----- DATA FOR PROCESSING -----
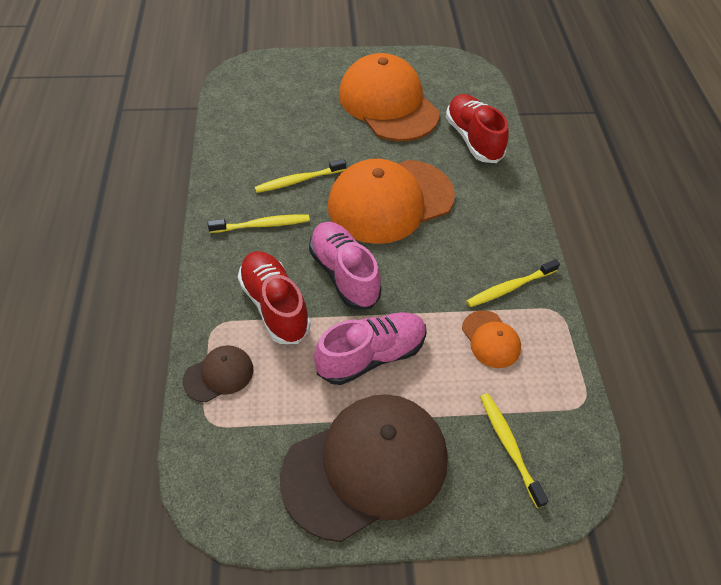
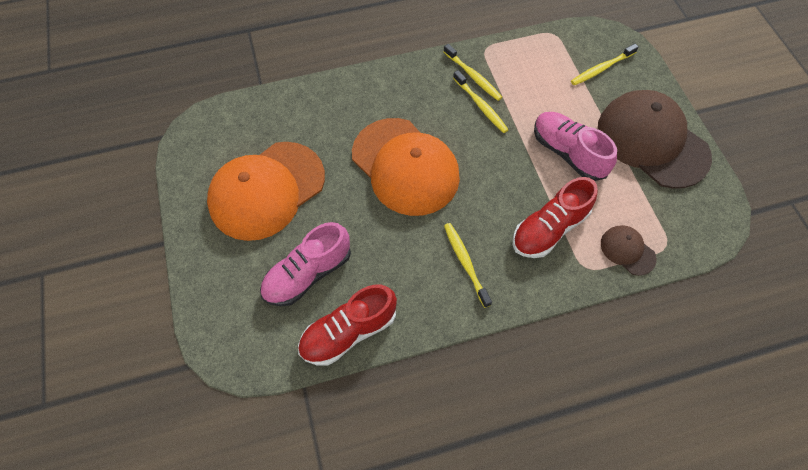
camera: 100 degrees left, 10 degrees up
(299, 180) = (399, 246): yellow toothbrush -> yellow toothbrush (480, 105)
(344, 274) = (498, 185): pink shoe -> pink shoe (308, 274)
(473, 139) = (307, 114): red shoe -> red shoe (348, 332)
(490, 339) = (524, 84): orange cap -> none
-----
----- DATA FOR PROCESSING -----
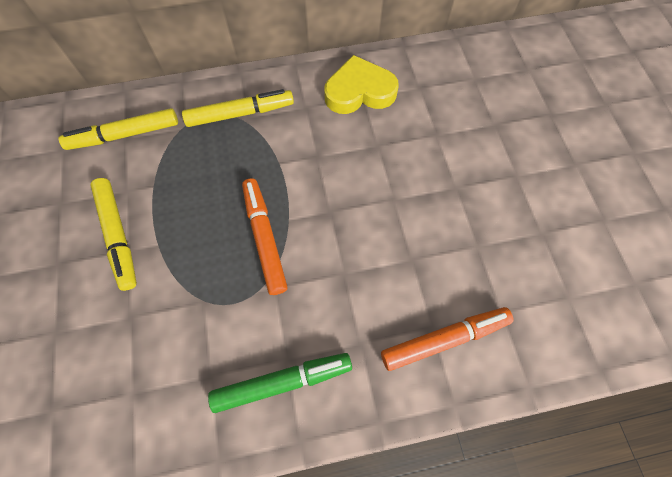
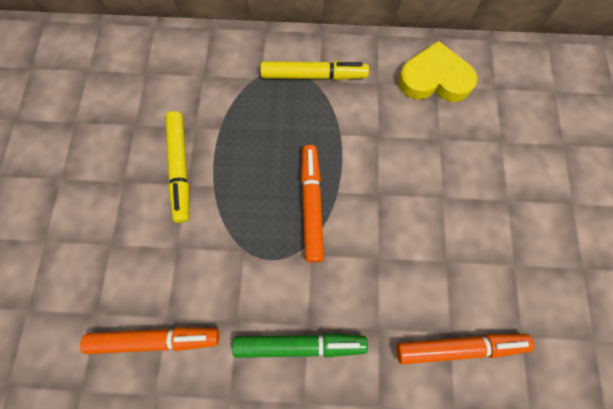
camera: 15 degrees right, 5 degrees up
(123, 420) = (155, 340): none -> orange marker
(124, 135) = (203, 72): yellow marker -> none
-----
----- DATA FOR PROCESSING -----
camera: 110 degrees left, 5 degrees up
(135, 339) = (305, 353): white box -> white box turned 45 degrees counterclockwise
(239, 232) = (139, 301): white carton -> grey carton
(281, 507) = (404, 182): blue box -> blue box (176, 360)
-----
The lines to extract from the data above begin with the line containing "camera: 100 degrees left, 10 degrees up" and end with the line containing "(490, 339) = (524, 84): orange cap -> none". Extract them exactly, including both.

ANSWER SECTION:
camera: 100 degrees left, 10 degrees up
(299, 180) = (399, 246): yellow toothbrush -> yellow toothbrush (480, 105)
(344, 274) = (498, 185): pink shoe -> pink shoe (308, 274)
(473, 139) = (307, 114): red shoe -> red shoe (348, 332)
(490, 339) = (524, 84): orange cap -> none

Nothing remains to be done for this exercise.